RECORDS PROVIDED:

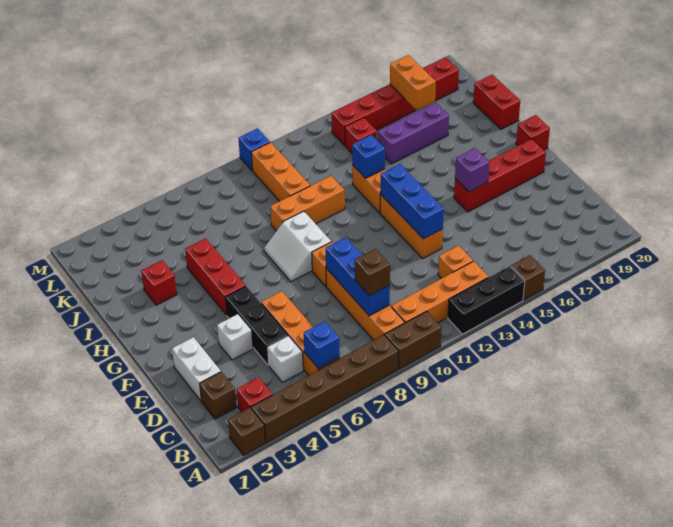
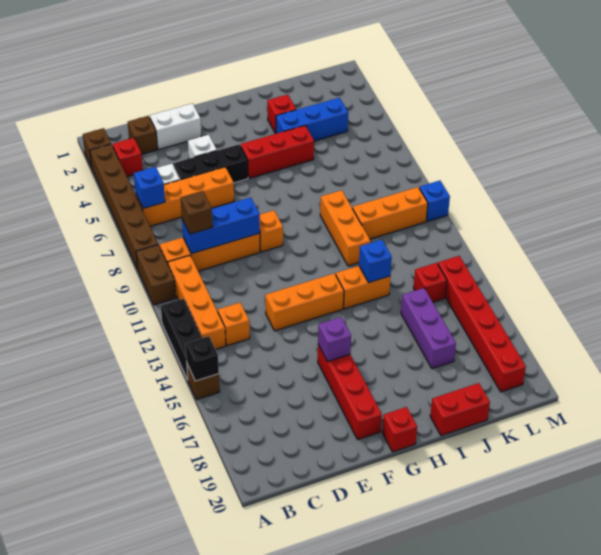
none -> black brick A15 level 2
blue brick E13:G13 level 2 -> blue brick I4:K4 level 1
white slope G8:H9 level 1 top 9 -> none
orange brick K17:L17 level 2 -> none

...

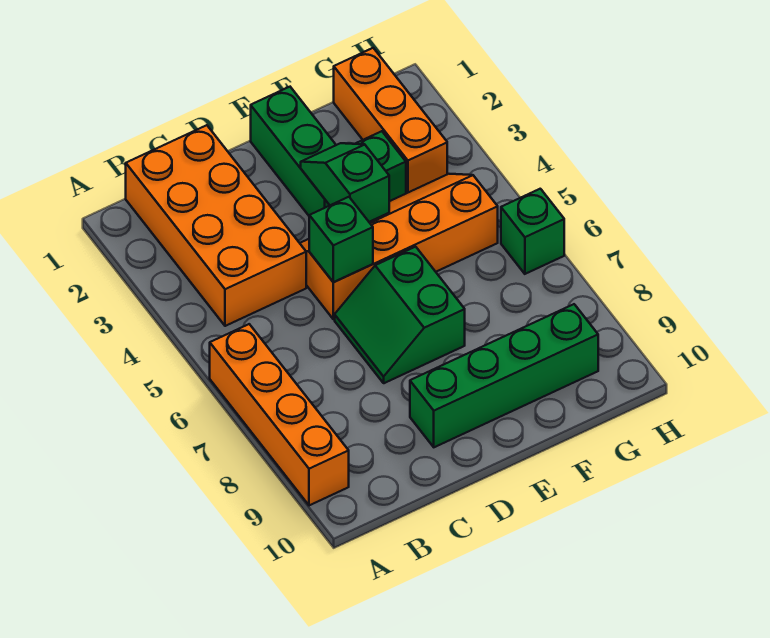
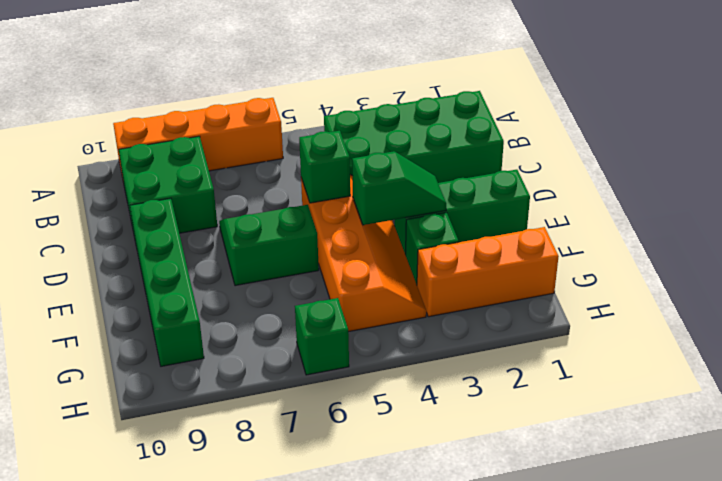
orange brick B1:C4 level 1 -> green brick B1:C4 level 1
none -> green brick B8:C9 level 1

EXERCISE:
Go through the listing above and find each line that contains "green", then copy it.

WRITTEN RESPONSE:
orange brick B1:C4 level 1 -> green brick B1:C4 level 1
none -> green brick B8:C9 level 1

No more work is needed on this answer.